● Assignment: From the data below, set down exactly the lines between the one holding "D2: LED blue" and the one holding "R10: none -> 220 (T10, W11)", inclusive, and no others.

● Items listed in a dataset:

════════════════════

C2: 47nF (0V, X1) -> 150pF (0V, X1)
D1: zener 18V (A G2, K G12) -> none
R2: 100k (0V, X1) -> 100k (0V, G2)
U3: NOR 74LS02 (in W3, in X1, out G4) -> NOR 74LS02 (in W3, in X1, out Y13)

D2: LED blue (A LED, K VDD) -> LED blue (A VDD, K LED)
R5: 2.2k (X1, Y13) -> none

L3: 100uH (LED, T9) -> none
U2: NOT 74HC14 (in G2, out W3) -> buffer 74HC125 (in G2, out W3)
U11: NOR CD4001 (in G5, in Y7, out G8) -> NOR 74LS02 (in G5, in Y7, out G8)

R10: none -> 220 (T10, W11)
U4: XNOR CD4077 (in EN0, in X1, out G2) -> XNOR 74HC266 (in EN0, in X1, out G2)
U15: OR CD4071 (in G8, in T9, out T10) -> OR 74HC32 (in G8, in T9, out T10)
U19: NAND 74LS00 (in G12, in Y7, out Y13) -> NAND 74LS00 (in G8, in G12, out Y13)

════════════════════

● Response:
D2: LED blue (A LED, K VDD) -> LED blue (A VDD, K LED)
R5: 2.2k (X1, Y13) -> none

L3: 100uH (LED, T9) -> none
U2: NOT 74HC14 (in G2, out W3) -> buffer 74HC125 (in G2, out W3)
U11: NOR CD4001 (in G5, in Y7, out G8) -> NOR 74LS02 (in G5, in Y7, out G8)

R10: none -> 220 (T10, W11)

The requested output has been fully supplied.